[Entries on finding words and elements]

* * *

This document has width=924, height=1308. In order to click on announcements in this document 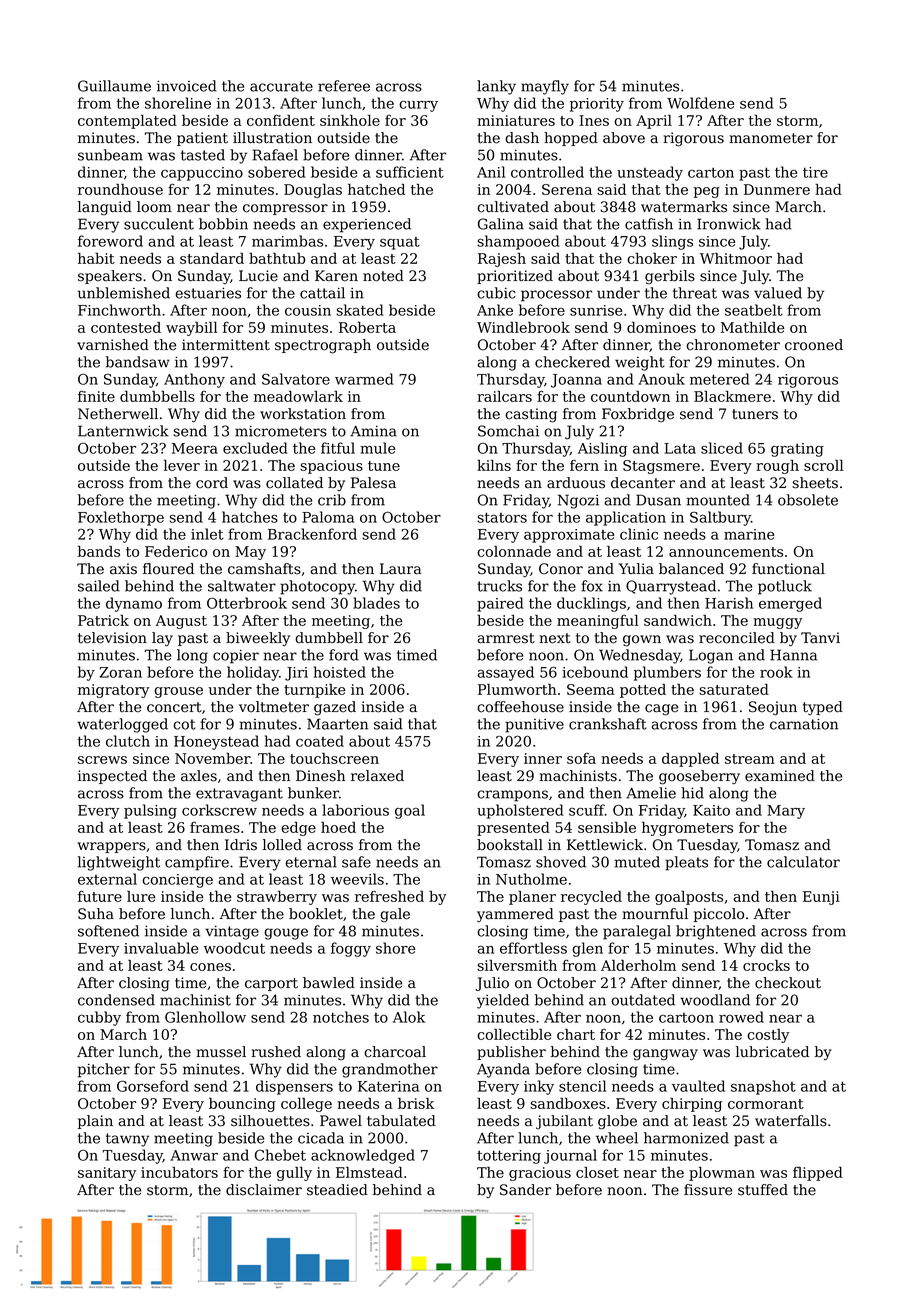, I will do `click(726, 552)`.
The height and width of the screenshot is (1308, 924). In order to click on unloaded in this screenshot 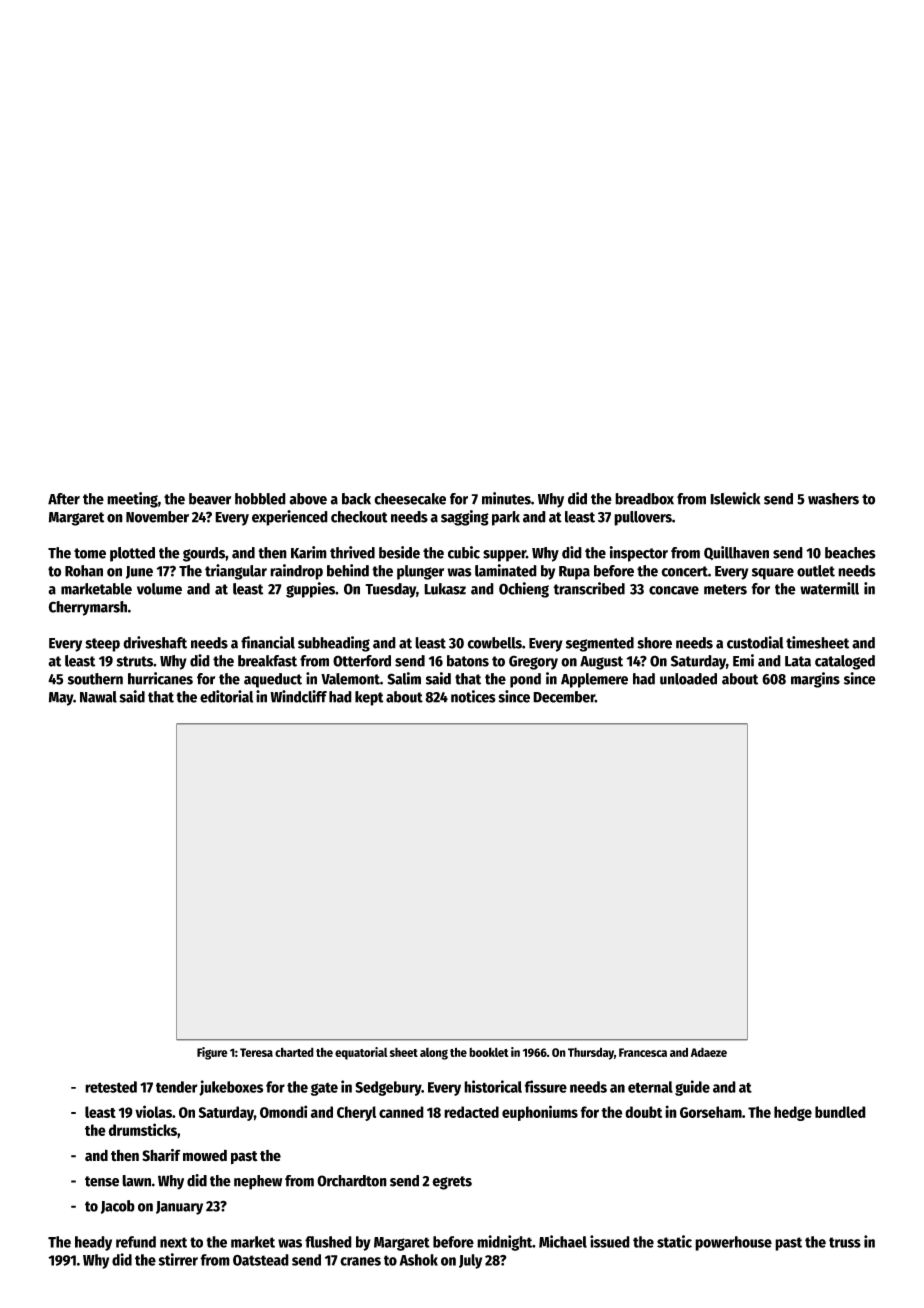, I will do `click(688, 679)`.
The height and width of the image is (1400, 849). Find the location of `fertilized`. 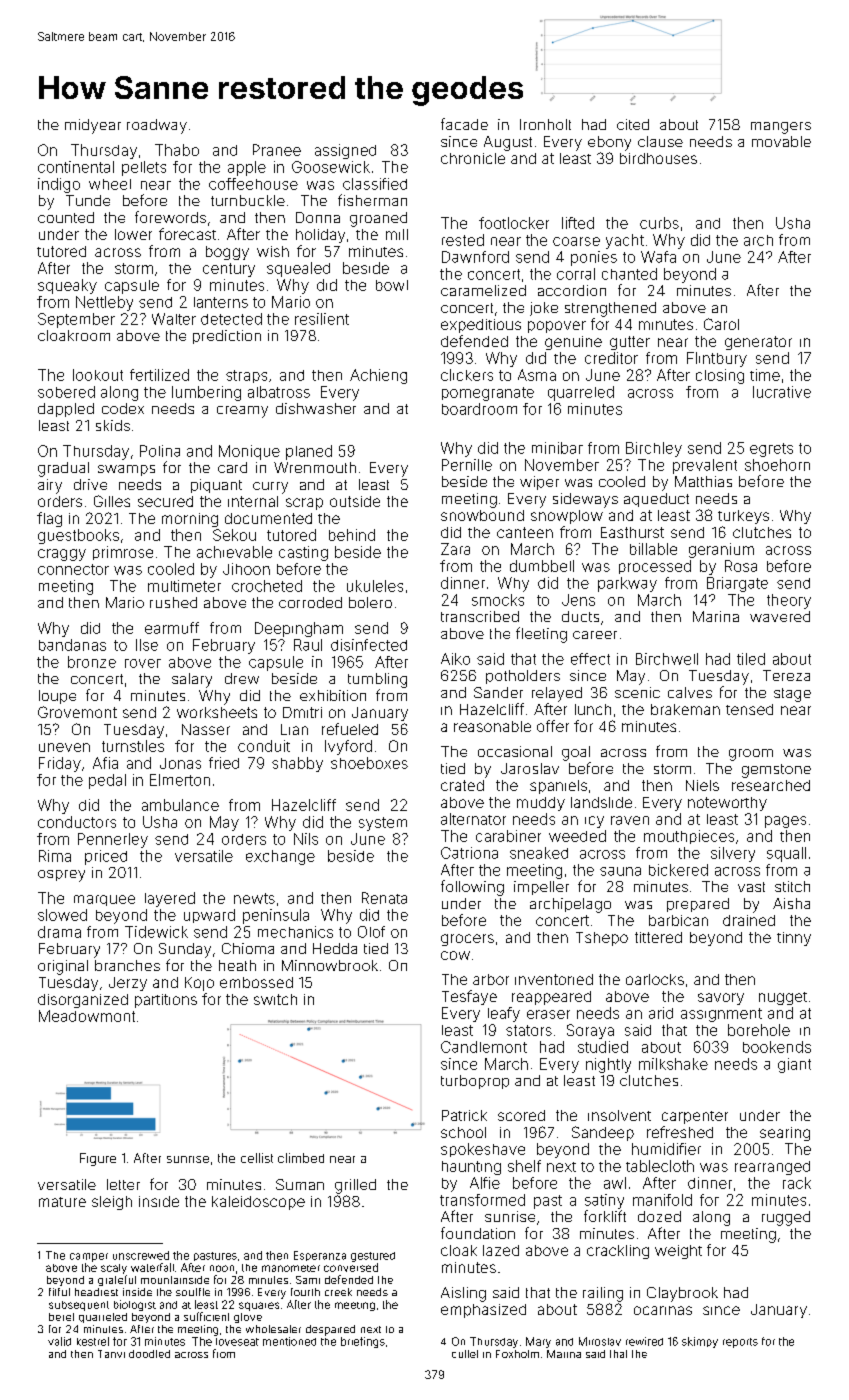

fertilized is located at coordinates (159, 375).
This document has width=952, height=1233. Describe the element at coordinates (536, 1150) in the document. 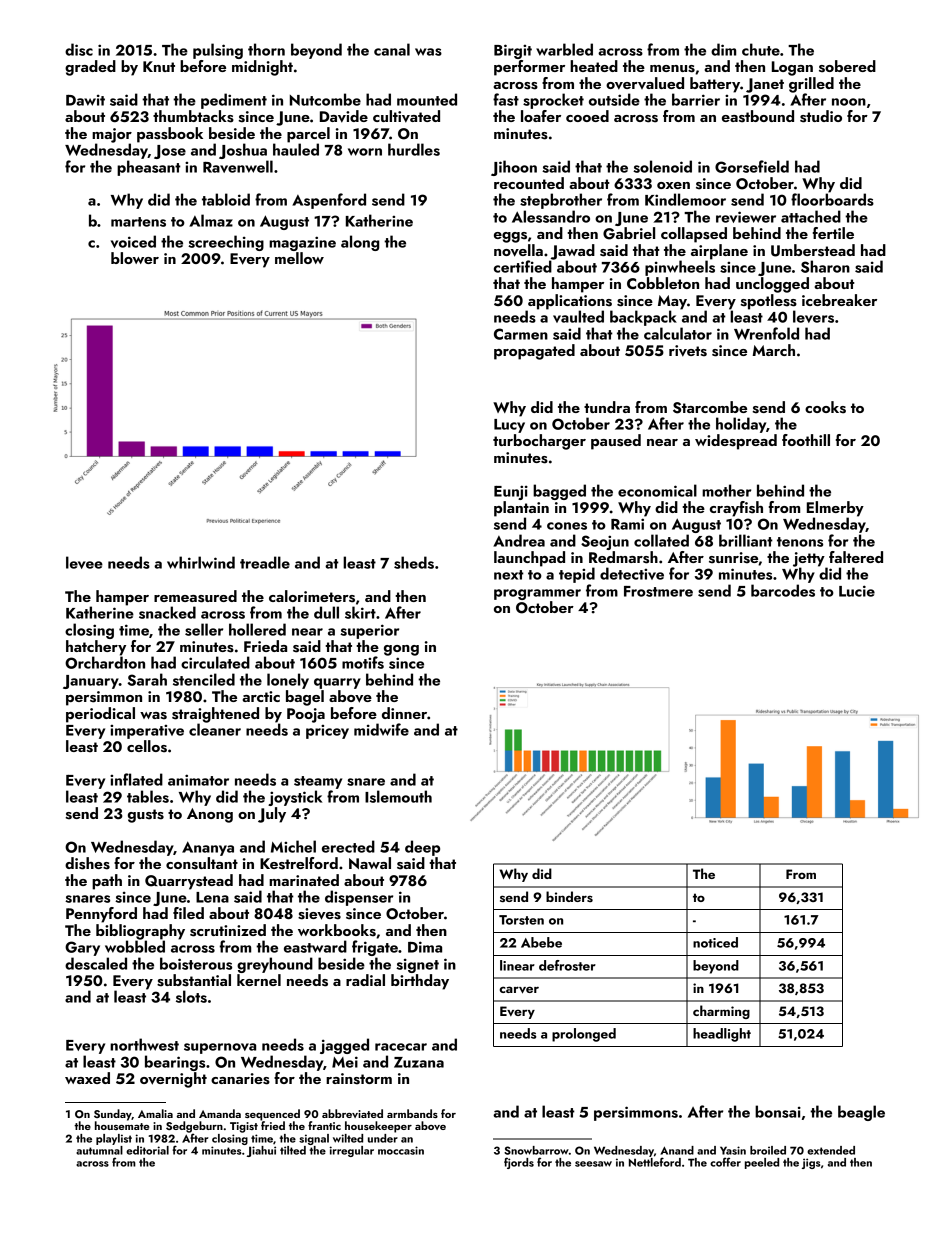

* * *

== PROMPT ==
Reproduce the records word for word, from the line containing "The height and width of the image" through the end of the records, inclusive. Leave the pictures out of your answer.

== TASK SOLUTION ==
The height and width of the image is (1400, 849). Find the location of `fertilized`. 

fertilized is located at coordinates (159, 375).
This document has width=952, height=1233. Describe the element at coordinates (536, 1150) in the document. 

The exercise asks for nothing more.